Assigned task =
Everything from the line with "purple arrow: (225, 574)" through the final line of the listing below must be retyped exactly, apart from the pictures.

Exercise input =
:::::

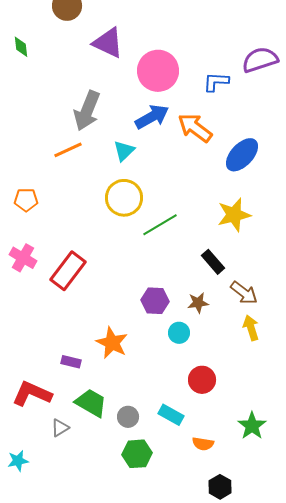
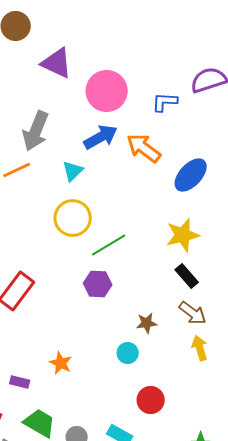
black rectangle: (213, 262) -> (187, 276), moved
purple hexagon: (155, 301) -> (98, 284), moved
orange star: (112, 343) -> (61, 363), size x0.7

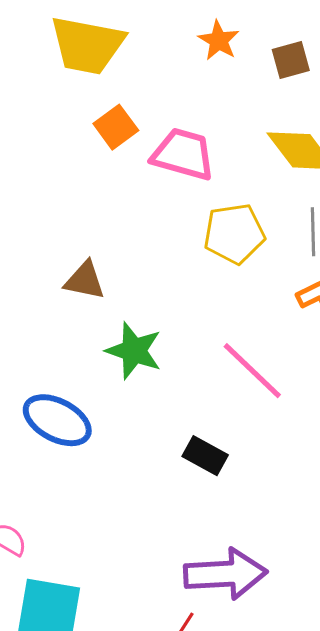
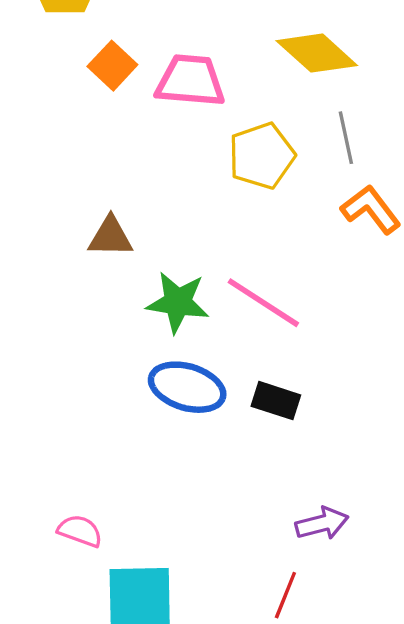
pink line: (252, 371) -> (263, 303), moved
blue ellipse: (57, 420) -> (187, 387), moved
purple arrow: (225, 574) -> (322, 523), size x0.6

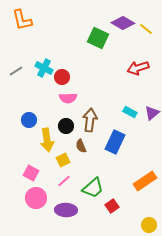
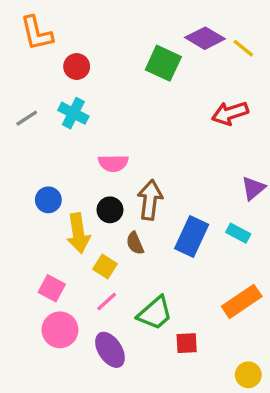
red circle: (62, 77) -> (77, 67), moved
cyan rectangle: (130, 112) -> (238, 233), moved
yellow square: (63, 160) -> (105, 266), turned -32
red square: (112, 206) -> (187, 343), turned 32
purple ellipse: (66, 210) -> (110, 350), turned 55

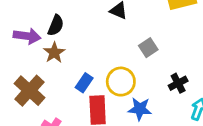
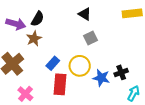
gray square: (148, 48) -> (91, 38), moved
blue star: (140, 109) -> (101, 78), moved

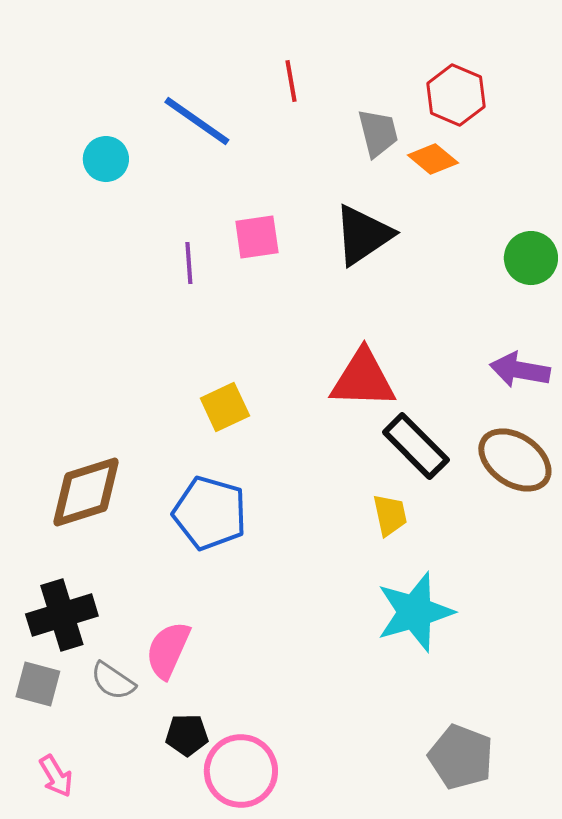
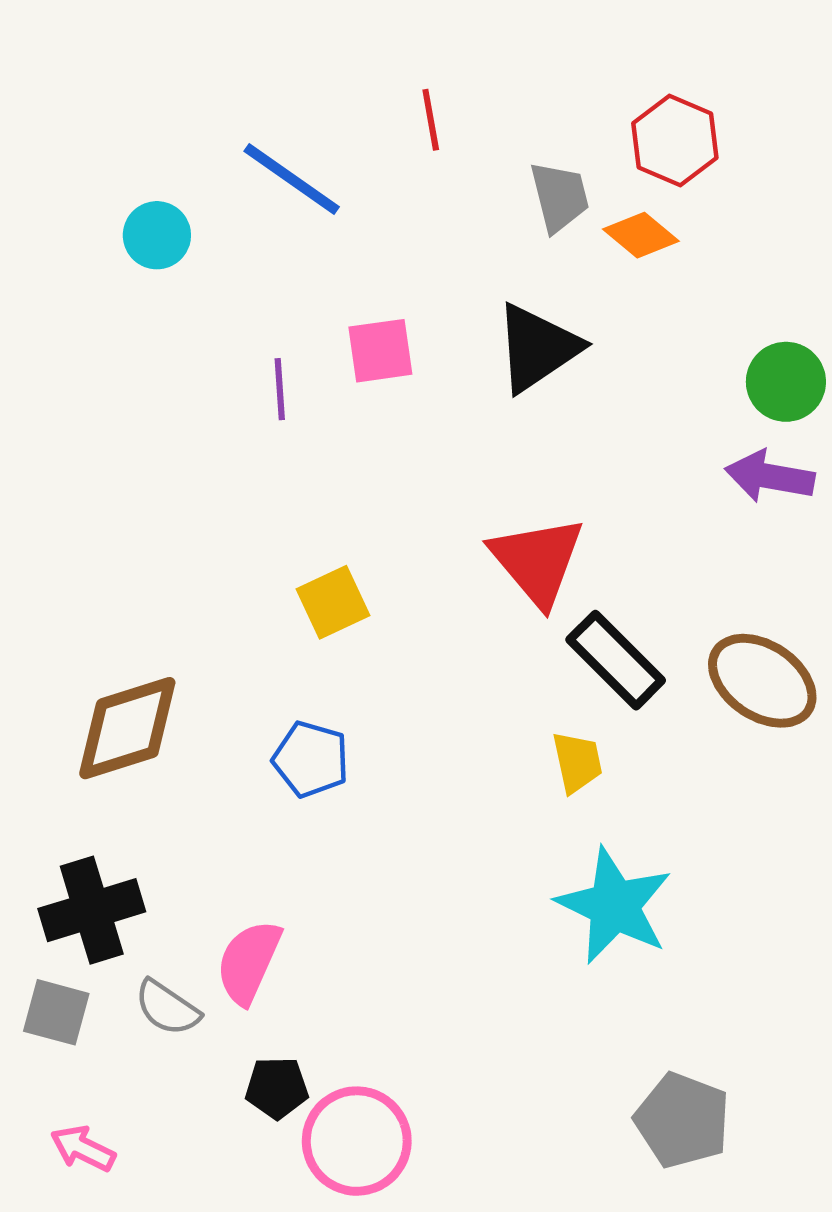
purple arrow: (520, 370) -> (770, 476), moved
red triangle: (363, 379) -> (537, 561), turned 48
blue pentagon: (210, 513) -> (311, 759), size x0.7
cyan star: (415, 612) -> (614, 906), turned -30
pink arrow: (56, 776) -> (83, 1148), turned 147

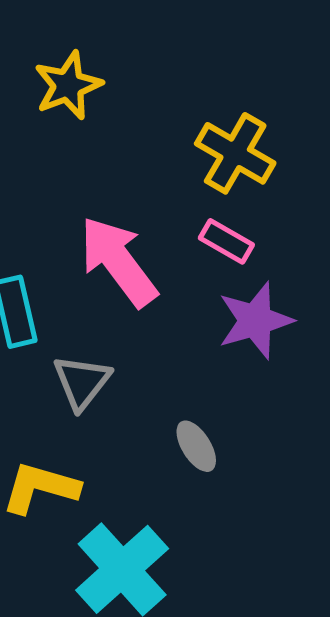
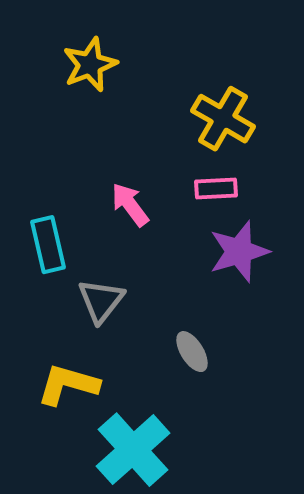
pink rectangle: (226, 241) -> (216, 189), turned -33
pink arrow: (118, 261) -> (130, 205), size x0.6

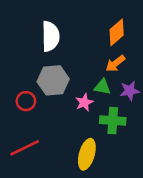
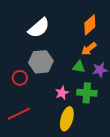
white semicircle: (51, 36) -> (39, 28), turned 50
pink star: (84, 102) -> (62, 93), moved

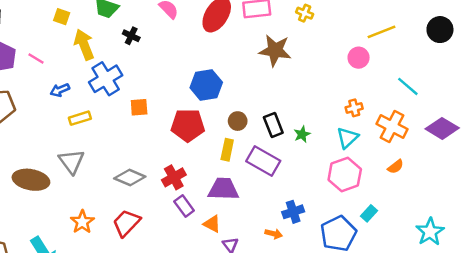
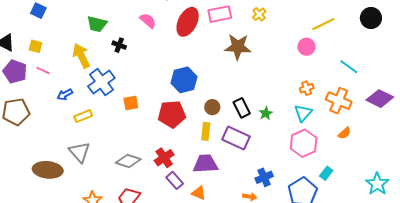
yellow cross: (305, 13) -> (259, 14), turned 32
yellow square: (62, 17) -> (35, 46), moved

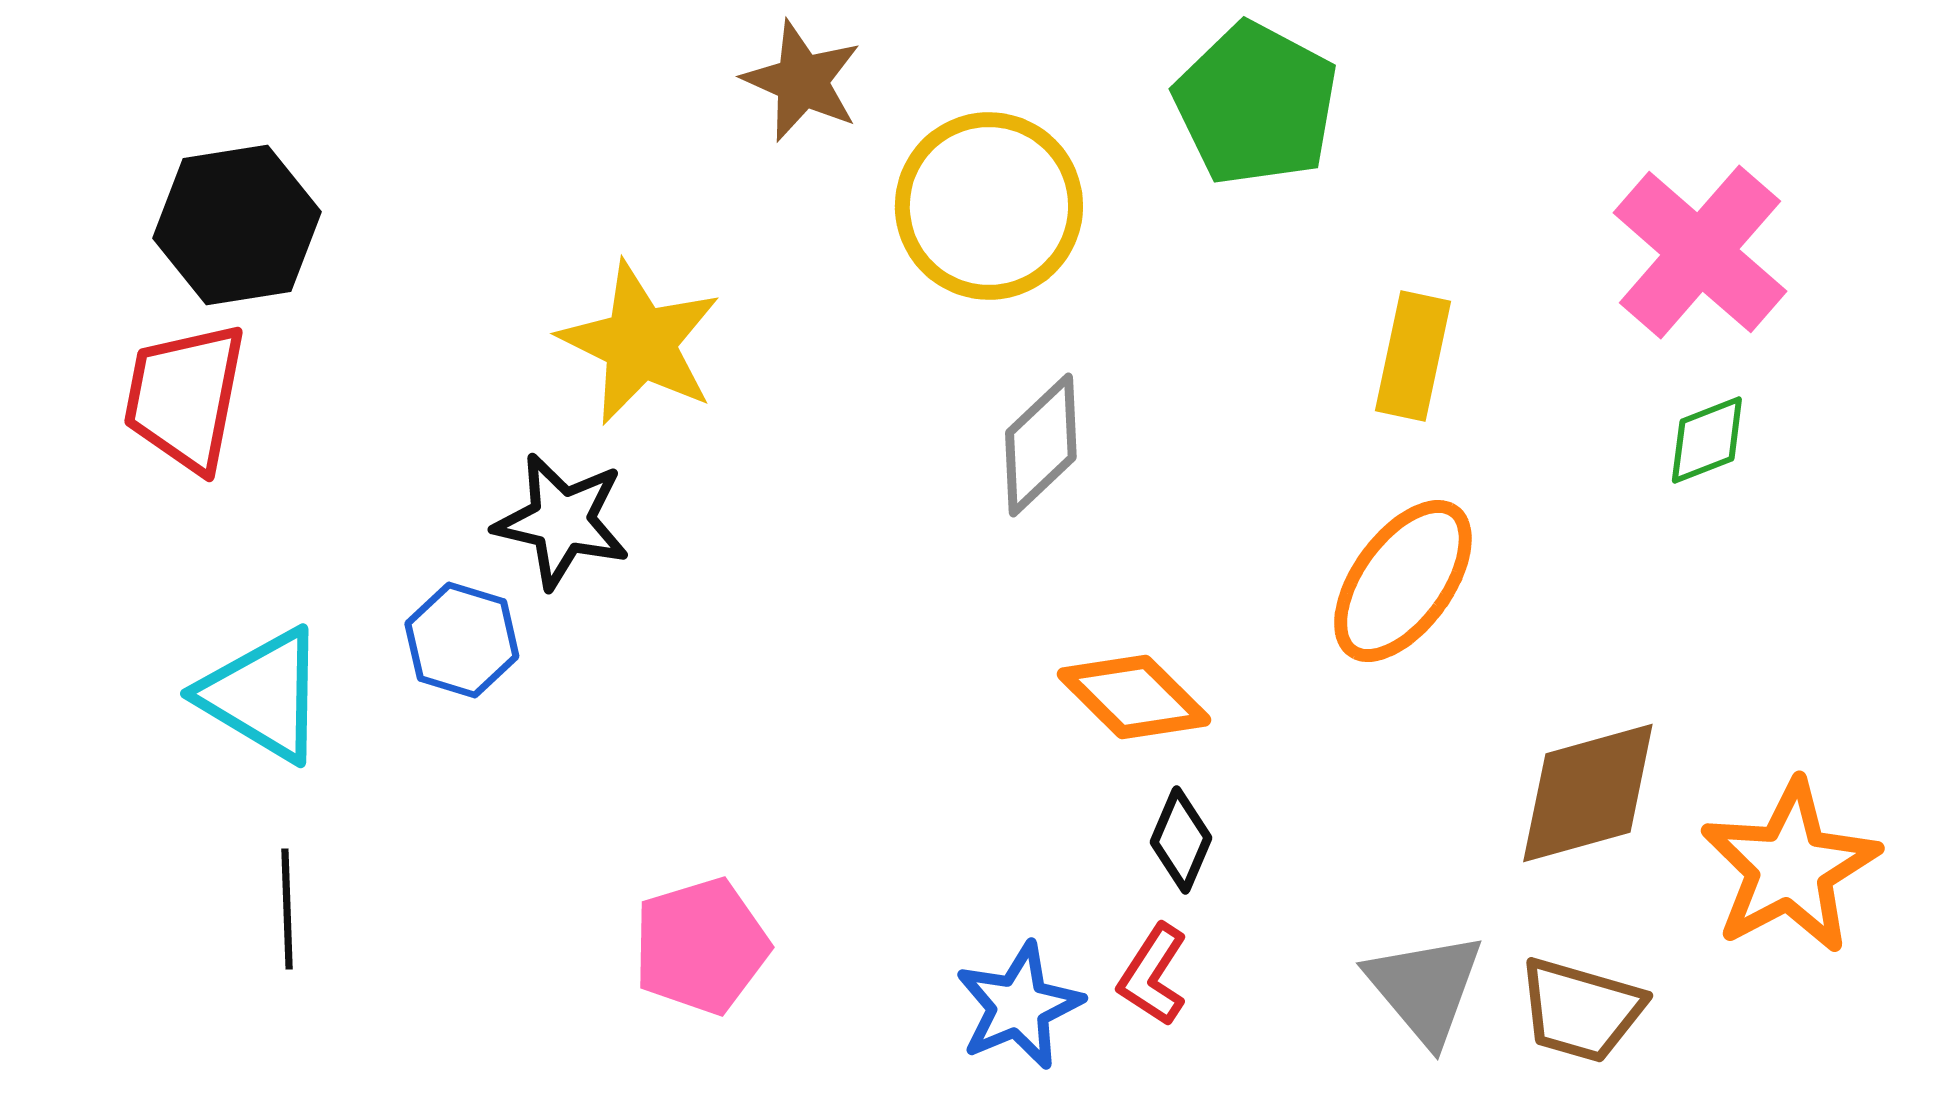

:::::

Worked solution =
purple arrow: (225, 574) -> (322, 523), size x0.6

red circle: (62, 77) -> (77, 67), moved
cyan rectangle: (130, 112) -> (238, 233), moved
yellow square: (63, 160) -> (105, 266), turned -32
red square: (112, 206) -> (187, 343), turned 32
purple ellipse: (66, 210) -> (110, 350), turned 55

gray square: (148, 48) -> (91, 38), moved
blue star: (140, 109) -> (101, 78), moved

purple arrow: (520, 370) -> (770, 476), moved
red triangle: (363, 379) -> (537, 561), turned 48
blue pentagon: (210, 513) -> (311, 759), size x0.7
cyan star: (415, 612) -> (614, 906), turned -30
pink arrow: (56, 776) -> (83, 1148), turned 147

pink rectangle: (226, 241) -> (216, 189), turned -33
pink arrow: (118, 261) -> (130, 205), size x0.6

white semicircle: (51, 36) -> (39, 28), turned 50
pink star: (84, 102) -> (62, 93), moved

yellow cross: (305, 13) -> (259, 14), turned 32
yellow square: (62, 17) -> (35, 46), moved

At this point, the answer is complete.